START GIVEN INFORMATION
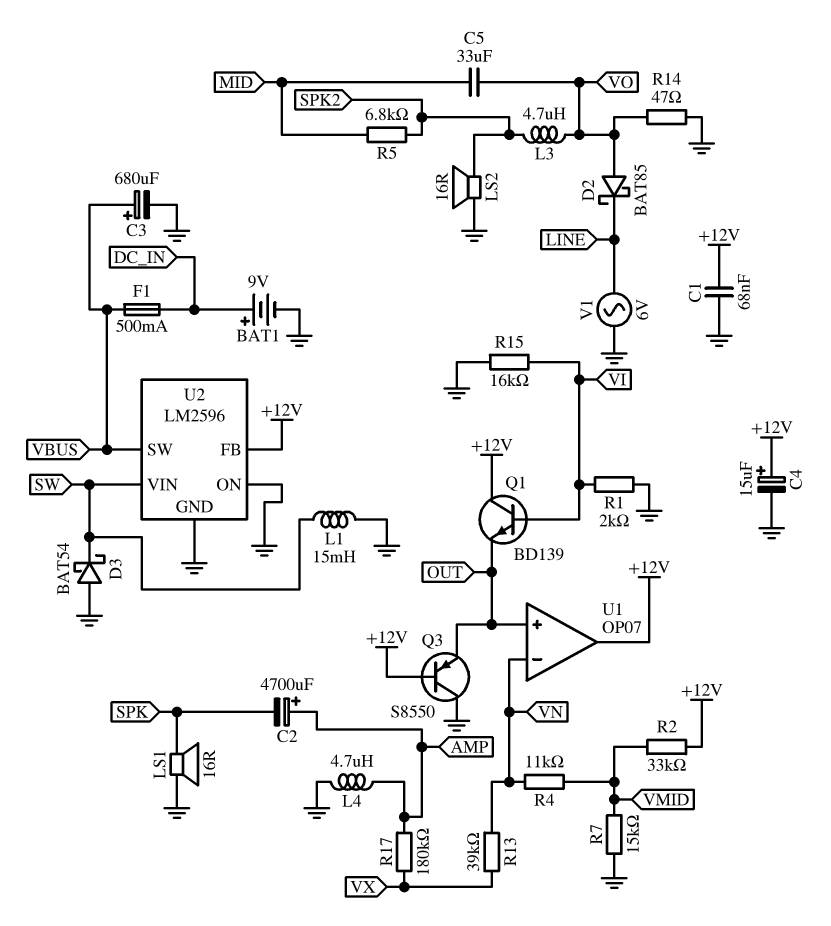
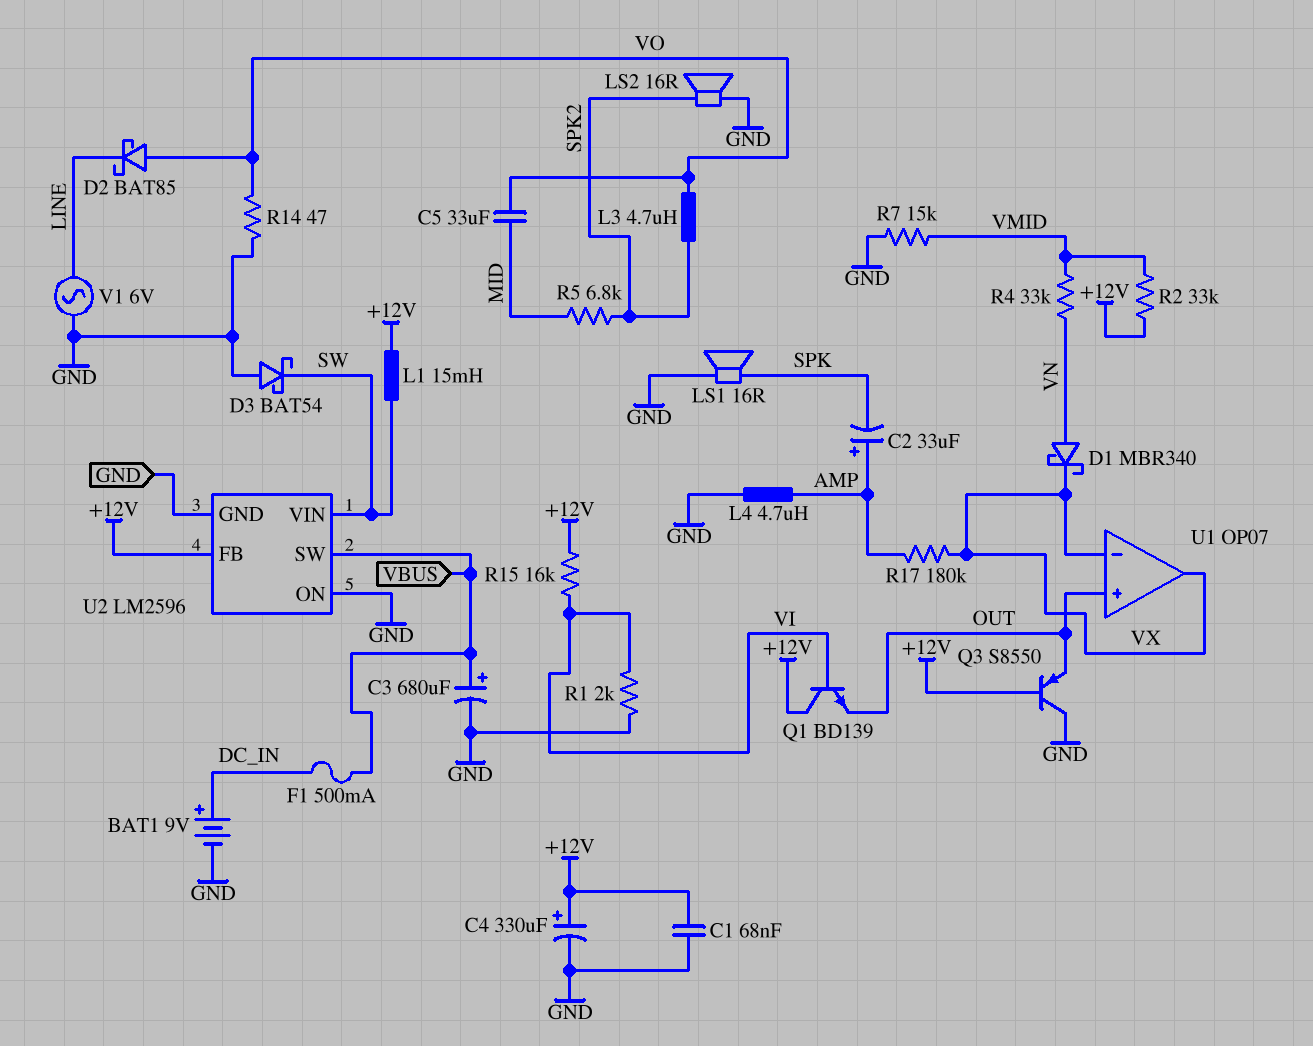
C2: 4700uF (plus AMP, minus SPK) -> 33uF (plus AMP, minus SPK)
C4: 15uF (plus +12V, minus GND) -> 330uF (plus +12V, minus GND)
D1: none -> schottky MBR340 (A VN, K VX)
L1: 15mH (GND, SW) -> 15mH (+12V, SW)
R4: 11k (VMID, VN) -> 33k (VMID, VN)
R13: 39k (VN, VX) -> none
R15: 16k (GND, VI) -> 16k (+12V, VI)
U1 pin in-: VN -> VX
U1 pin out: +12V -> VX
END GIVEN INFORMATION
START GIVEN INFORMATION
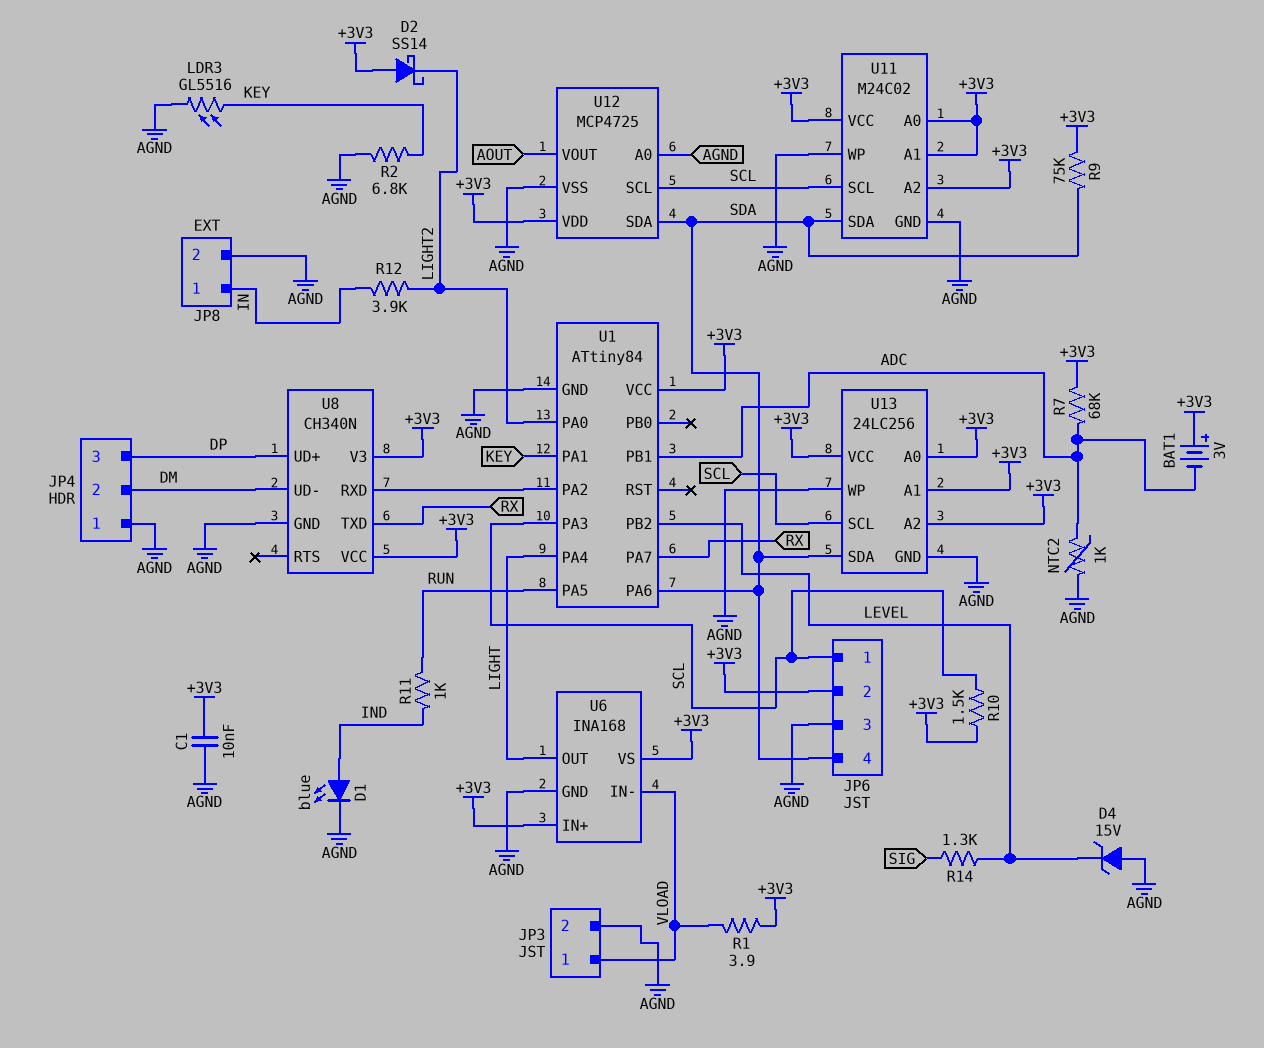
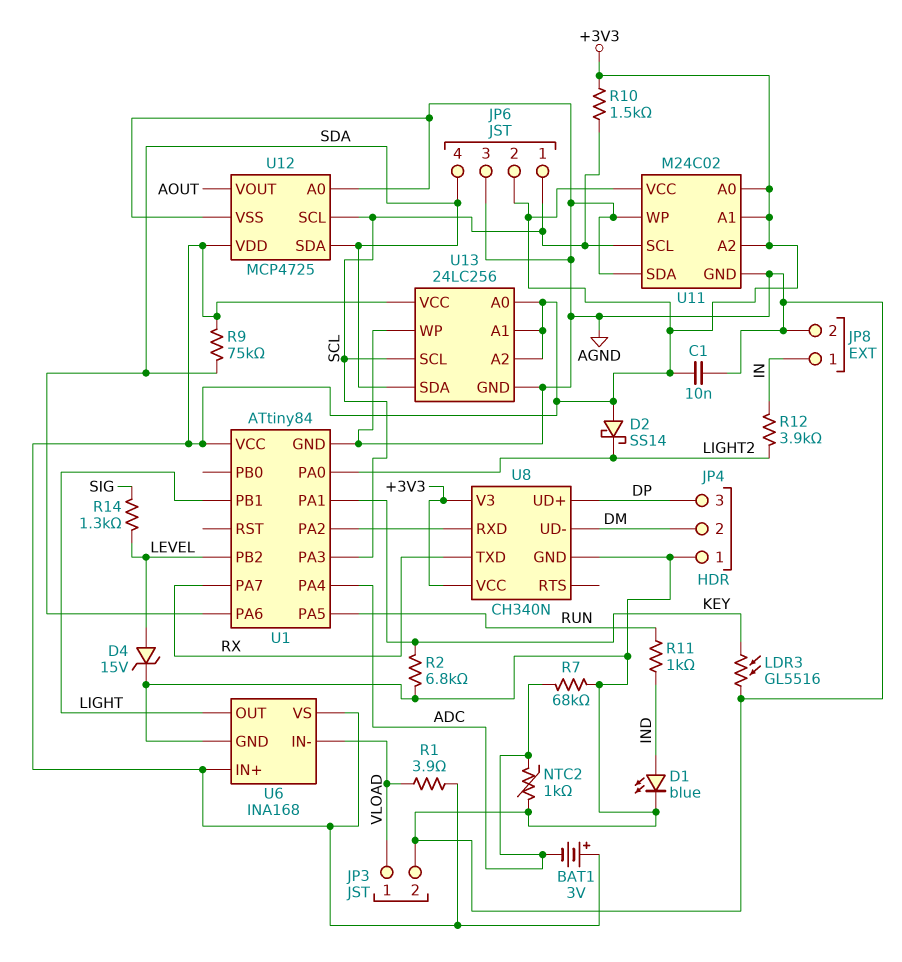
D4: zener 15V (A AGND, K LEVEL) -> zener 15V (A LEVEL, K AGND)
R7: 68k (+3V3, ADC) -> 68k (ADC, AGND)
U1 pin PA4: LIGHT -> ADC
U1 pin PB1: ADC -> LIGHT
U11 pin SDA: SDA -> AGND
END GIVEN INFORMATION
START GIVEN INFORMATION
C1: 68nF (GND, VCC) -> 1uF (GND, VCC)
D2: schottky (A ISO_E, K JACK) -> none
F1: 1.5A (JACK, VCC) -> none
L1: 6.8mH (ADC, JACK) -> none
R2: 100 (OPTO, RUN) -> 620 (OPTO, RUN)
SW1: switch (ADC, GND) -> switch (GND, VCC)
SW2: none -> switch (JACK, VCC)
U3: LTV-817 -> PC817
END GIVEN INFORMATION
**WORK TASK**
Which lines above run from the one containing "C1: 68nF (GND, VCC) -> 1uF (GND, VCC)" to the one containing "U3: LTV-817 -> PC817"? Give them again exactly, both ends included.

**REPLY**
C1: 68nF (GND, VCC) -> 1uF (GND, VCC)
D2: schottky (A ISO_E, K JACK) -> none
F1: 1.5A (JACK, VCC) -> none
L1: 6.8mH (ADC, JACK) -> none
R2: 100 (OPTO, RUN) -> 620 (OPTO, RUN)
SW1: switch (ADC, GND) -> switch (GND, VCC)
SW2: none -> switch (JACK, VCC)
U3: LTV-817 -> PC817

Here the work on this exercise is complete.